• _AIM OF THE EXERCISE_: Only one span is wanted from the lines below: from the one with "(393, 399) = (397, 289): none" up to and including the one with "camera: 65 degrees left, 30 degrees up". Copy it exactly, without images.

• _INFORMATION GIVEN_:
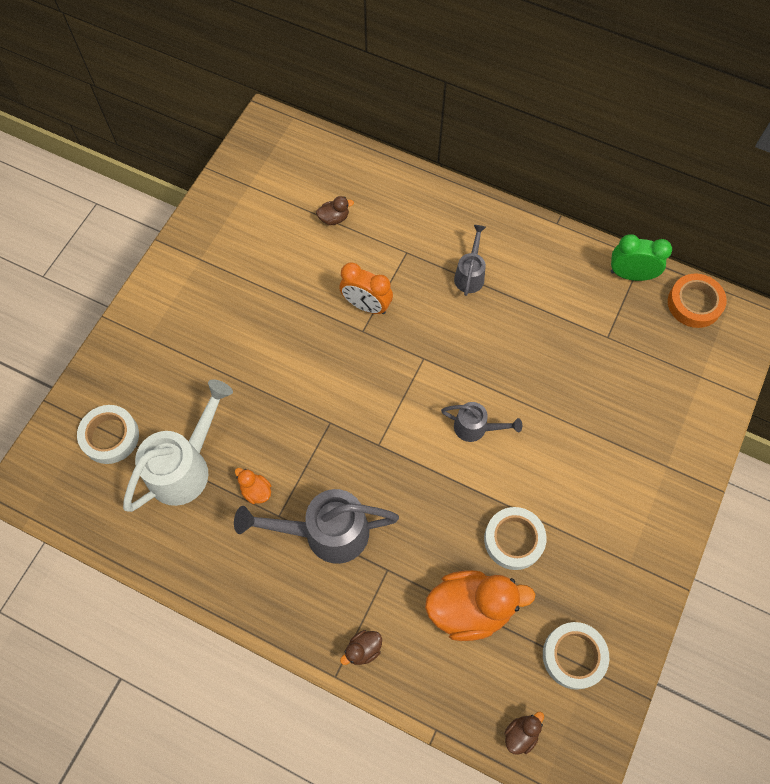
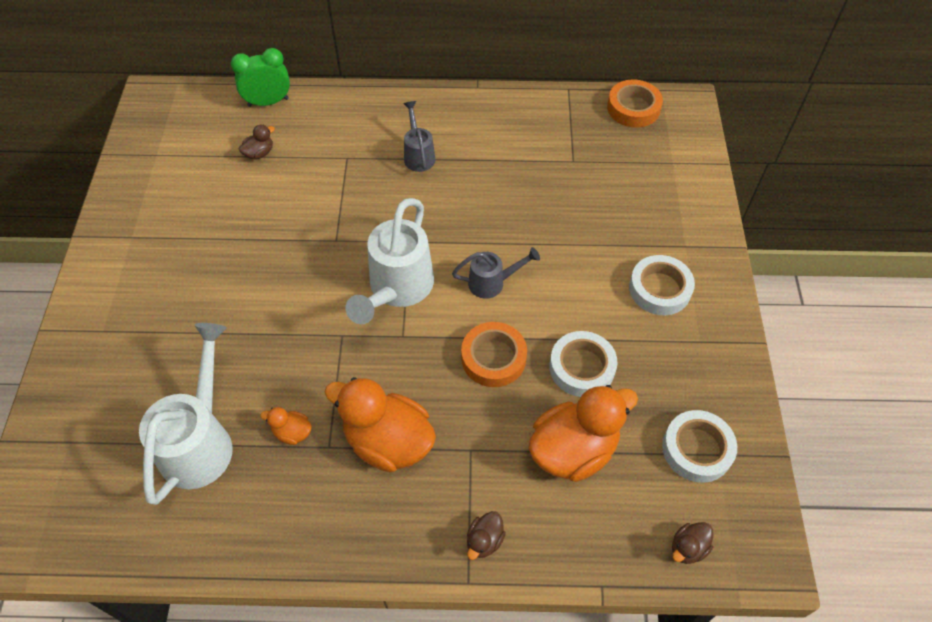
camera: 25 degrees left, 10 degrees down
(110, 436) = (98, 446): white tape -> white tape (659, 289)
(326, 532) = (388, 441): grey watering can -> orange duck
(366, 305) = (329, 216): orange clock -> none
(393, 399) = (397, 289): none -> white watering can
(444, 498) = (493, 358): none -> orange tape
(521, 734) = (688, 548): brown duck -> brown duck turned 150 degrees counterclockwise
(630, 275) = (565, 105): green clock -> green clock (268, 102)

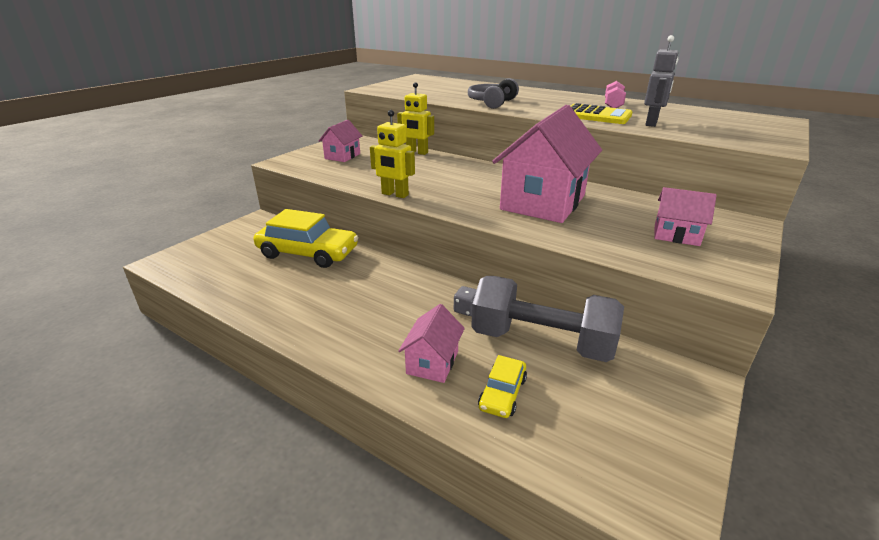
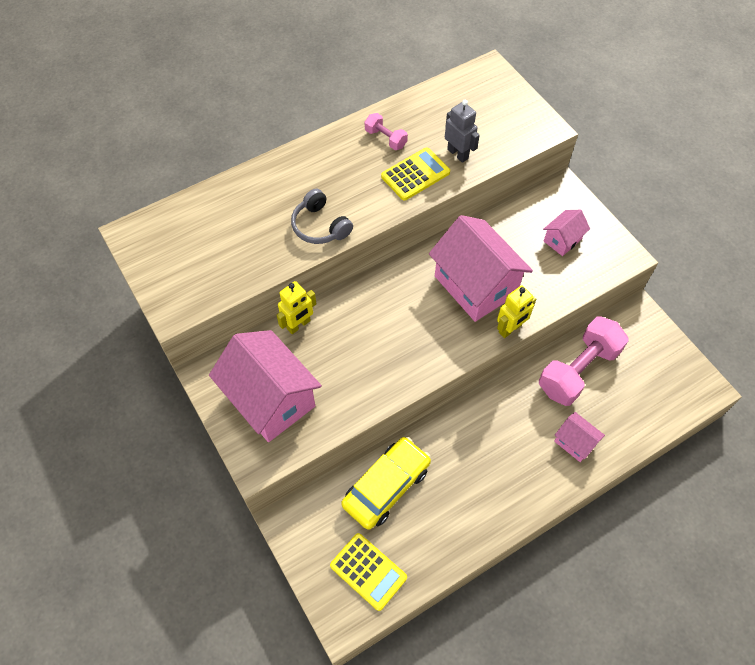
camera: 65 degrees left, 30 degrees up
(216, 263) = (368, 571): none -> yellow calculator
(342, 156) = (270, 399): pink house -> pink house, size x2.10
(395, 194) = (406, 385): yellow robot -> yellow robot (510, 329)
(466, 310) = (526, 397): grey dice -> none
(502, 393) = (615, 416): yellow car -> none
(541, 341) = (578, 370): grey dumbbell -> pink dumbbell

• _ANSWER BOX_:
(393, 399) = (397, 289): none -> white watering can
(444, 498) = (493, 358): none -> orange tape
(521, 734) = (688, 548): brown duck -> brown duck turned 150 degrees counterclockwise
(630, 275) = (565, 105): green clock -> green clock (268, 102)

camera: 65 degrees left, 30 degrees up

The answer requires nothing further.